What needs to be done — Please give back, word for word, each line from the start of the entries through the one in which "R7: 15k (DGND, W9) -> 15k (W9, W16)" is found.

Listed records —

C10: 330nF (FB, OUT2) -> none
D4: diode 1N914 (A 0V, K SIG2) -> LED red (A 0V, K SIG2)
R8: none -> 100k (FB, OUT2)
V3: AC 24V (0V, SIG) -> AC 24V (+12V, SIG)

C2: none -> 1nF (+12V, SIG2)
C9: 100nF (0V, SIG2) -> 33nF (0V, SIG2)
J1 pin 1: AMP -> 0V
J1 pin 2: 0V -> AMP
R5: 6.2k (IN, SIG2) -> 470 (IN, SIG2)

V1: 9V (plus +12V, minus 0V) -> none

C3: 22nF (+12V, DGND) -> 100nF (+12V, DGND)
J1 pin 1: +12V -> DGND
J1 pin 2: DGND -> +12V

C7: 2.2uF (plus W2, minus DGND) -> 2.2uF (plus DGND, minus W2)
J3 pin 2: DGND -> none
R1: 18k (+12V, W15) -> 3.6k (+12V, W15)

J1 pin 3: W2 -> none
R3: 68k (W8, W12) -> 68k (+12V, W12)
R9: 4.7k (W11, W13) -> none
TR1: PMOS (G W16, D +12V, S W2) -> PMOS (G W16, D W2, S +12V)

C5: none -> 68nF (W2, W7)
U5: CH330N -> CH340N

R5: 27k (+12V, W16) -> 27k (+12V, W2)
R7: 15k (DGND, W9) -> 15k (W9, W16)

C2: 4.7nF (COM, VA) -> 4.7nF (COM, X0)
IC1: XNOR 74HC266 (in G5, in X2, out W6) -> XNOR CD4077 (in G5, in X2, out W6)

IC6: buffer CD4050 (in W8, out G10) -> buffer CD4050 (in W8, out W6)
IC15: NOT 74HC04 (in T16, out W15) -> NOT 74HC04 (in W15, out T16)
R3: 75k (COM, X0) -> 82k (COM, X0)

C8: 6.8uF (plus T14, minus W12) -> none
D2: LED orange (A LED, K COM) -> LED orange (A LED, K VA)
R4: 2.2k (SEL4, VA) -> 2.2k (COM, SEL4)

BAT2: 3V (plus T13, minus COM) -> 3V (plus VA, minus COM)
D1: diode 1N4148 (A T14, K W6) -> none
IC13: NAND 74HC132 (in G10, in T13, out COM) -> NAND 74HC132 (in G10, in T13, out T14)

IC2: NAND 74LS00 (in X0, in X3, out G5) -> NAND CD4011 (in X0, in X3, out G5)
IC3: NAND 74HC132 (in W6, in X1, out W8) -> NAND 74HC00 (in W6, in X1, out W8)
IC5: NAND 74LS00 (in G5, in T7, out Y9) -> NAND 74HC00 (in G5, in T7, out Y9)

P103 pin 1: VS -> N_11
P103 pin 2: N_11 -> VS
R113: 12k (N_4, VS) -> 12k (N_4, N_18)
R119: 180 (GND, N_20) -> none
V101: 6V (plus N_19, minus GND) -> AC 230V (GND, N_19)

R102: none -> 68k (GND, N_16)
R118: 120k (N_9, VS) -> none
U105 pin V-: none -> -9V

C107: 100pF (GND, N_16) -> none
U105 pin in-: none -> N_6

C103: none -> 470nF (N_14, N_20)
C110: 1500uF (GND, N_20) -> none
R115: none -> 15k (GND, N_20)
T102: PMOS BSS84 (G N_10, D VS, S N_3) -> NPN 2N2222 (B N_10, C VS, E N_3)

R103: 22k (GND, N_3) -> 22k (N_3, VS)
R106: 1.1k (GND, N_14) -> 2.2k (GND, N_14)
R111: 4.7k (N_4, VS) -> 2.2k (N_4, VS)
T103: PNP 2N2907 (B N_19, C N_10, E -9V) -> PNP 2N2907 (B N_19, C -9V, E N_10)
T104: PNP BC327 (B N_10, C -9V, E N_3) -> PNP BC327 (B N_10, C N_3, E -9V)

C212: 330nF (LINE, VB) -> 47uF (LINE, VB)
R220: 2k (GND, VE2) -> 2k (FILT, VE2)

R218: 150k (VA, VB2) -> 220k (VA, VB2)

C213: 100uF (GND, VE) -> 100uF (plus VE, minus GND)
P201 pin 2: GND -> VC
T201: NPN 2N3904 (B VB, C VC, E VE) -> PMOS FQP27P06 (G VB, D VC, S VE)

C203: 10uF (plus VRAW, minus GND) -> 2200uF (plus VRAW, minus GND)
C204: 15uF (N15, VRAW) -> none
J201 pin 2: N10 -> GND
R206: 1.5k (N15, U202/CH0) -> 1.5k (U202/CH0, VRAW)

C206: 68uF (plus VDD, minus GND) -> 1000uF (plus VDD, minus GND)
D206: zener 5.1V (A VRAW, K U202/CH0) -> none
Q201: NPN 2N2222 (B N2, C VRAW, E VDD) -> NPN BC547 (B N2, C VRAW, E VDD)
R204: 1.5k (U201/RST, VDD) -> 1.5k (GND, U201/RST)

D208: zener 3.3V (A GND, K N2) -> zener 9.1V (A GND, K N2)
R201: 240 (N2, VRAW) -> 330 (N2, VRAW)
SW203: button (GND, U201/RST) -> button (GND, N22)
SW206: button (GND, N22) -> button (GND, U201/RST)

Written solution —
C10: 330nF (FB, OUT2) -> none
D4: diode 1N914 (A 0V, K SIG2) -> LED red (A 0V, K SIG2)
R8: none -> 100k (FB, OUT2)
V3: AC 24V (0V, SIG) -> AC 24V (+12V, SIG)

C2: none -> 1nF (+12V, SIG2)
C9: 100nF (0V, SIG2) -> 33nF (0V, SIG2)
J1 pin 1: AMP -> 0V
J1 pin 2: 0V -> AMP
R5: 6.2k (IN, SIG2) -> 470 (IN, SIG2)

V1: 9V (plus +12V, minus 0V) -> none

C3: 22nF (+12V, DGND) -> 100nF (+12V, DGND)
J1 pin 1: +12V -> DGND
J1 pin 2: DGND -> +12V

C7: 2.2uF (plus W2, minus DGND) -> 2.2uF (plus DGND, minus W2)
J3 pin 2: DGND -> none
R1: 18k (+12V, W15) -> 3.6k (+12V, W15)

J1 pin 3: W2 -> none
R3: 68k (W8, W12) -> 68k (+12V, W12)
R9: 4.7k (W11, W13) -> none
TR1: PMOS (G W16, D +12V, S W2) -> PMOS (G W16, D W2, S +12V)

C5: none -> 68nF (W2, W7)
U5: CH330N -> CH340N

R5: 27k (+12V, W16) -> 27k (+12V, W2)
R7: 15k (DGND, W9) -> 15k (W9, W16)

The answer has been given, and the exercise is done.